» **TASK DETAILS**: Please copy out each line of the entries in which "test" appears.

Dataset records
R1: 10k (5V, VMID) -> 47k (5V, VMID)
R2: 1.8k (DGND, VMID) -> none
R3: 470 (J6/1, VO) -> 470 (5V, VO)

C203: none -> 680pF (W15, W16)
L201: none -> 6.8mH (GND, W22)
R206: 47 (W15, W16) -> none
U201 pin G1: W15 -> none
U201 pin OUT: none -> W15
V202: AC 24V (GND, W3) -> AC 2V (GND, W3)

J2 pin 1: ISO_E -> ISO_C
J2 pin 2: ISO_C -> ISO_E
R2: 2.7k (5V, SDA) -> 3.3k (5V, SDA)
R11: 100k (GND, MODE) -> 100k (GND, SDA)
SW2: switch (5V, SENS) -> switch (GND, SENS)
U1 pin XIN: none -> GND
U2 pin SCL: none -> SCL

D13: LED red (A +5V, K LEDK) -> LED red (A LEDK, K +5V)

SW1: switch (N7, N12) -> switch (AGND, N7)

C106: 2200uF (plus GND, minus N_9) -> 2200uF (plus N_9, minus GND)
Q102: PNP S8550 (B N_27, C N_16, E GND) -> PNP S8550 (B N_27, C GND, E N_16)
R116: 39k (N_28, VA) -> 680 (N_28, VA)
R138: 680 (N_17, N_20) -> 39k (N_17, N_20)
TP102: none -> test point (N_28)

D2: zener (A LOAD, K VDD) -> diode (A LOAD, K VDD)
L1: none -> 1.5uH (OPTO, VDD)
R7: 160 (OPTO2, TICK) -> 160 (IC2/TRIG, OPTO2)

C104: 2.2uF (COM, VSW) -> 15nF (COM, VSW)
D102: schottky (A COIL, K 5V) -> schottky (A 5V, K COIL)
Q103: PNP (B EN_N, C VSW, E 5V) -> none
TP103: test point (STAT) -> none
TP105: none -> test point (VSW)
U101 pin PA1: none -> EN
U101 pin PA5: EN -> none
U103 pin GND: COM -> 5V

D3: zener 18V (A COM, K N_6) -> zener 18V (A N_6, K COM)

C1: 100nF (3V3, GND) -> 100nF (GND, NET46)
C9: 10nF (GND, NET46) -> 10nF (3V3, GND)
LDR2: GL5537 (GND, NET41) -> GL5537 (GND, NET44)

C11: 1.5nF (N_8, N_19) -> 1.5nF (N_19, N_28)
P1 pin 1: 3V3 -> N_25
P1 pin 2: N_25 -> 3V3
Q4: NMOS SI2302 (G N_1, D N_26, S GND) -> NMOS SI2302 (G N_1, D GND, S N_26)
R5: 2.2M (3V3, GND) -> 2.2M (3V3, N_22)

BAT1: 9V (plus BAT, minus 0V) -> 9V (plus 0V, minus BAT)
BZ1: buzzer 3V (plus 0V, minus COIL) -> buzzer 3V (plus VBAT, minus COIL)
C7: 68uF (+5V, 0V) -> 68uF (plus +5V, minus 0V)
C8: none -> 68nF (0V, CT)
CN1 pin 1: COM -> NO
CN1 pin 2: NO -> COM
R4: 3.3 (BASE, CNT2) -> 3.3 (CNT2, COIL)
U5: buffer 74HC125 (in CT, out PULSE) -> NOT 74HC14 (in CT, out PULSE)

» **ANSWER FOR THIS EXERCISE**:
TP102: none -> test point (N_28)
TP103: test point (STAT) -> none
TP105: none -> test point (VSW)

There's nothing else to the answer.